Directions for this task: Using the data below, show every line where the word "turned" occurs.
*** Dataset excerpts ***
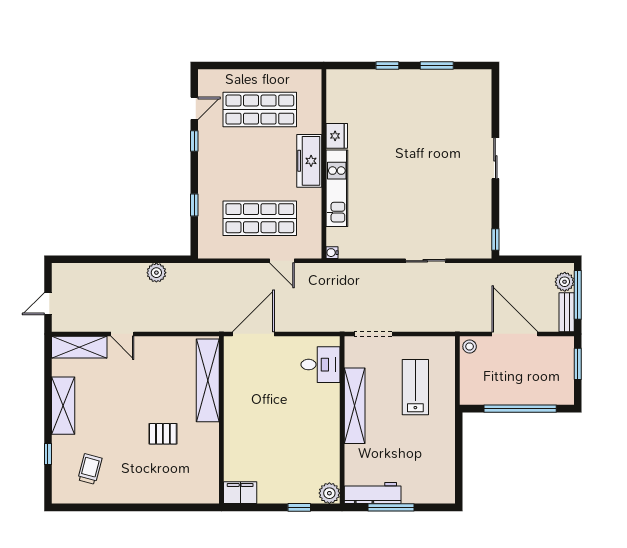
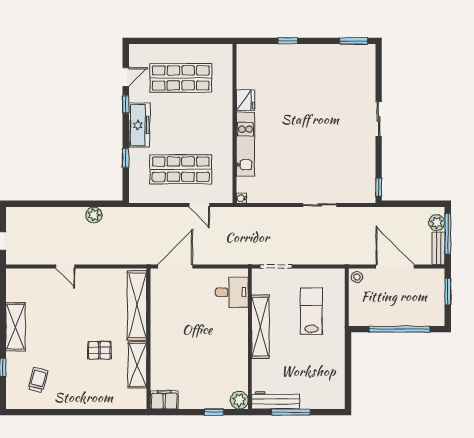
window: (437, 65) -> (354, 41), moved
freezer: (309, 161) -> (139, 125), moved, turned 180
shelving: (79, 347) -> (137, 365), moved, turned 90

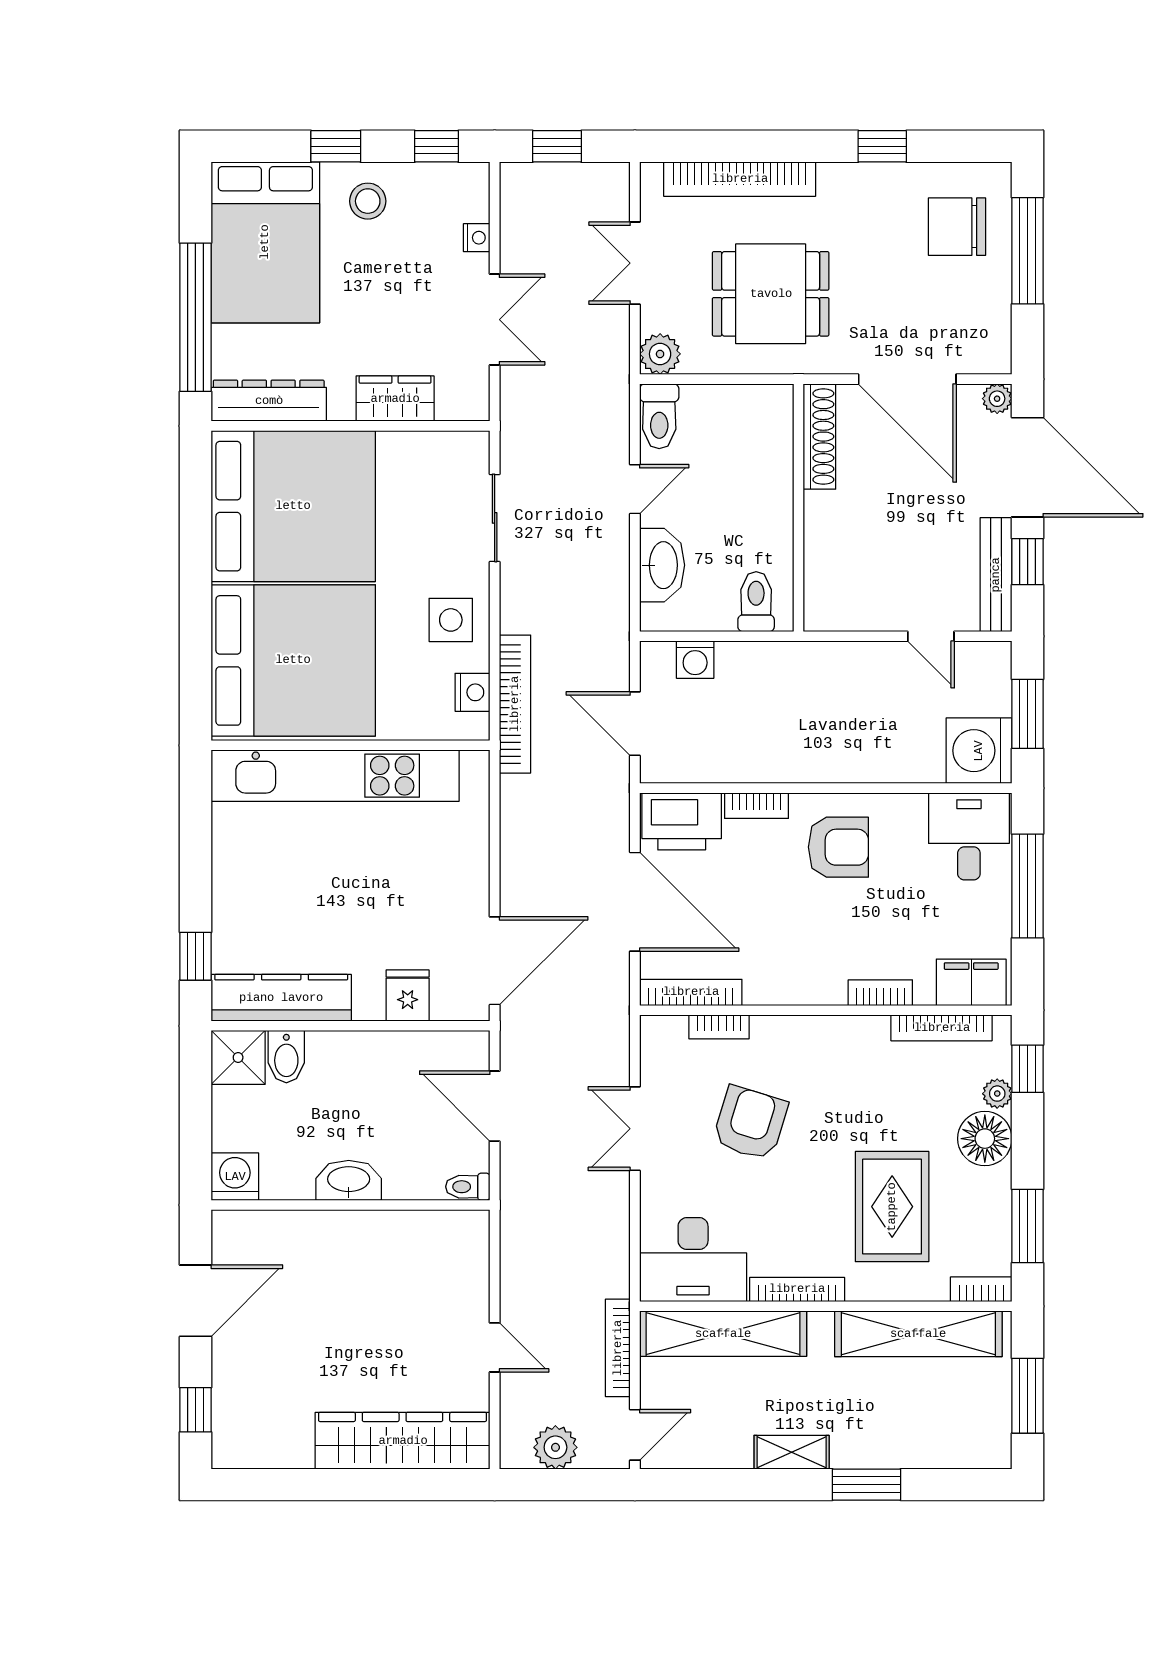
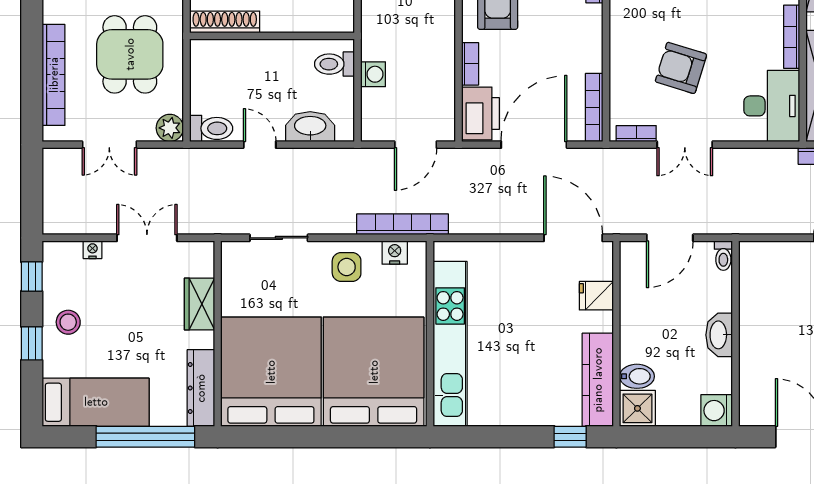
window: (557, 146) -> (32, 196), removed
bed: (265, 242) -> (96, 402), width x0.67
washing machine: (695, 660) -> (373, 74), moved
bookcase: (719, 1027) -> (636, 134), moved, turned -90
***
Result of the task:
freezer: (309, 161) -> (139, 125), moved, turned 180
shelving: (79, 347) -> (137, 365), moved, turned 90
bookcase: (719, 1027) -> (636, 134), moved, turned -90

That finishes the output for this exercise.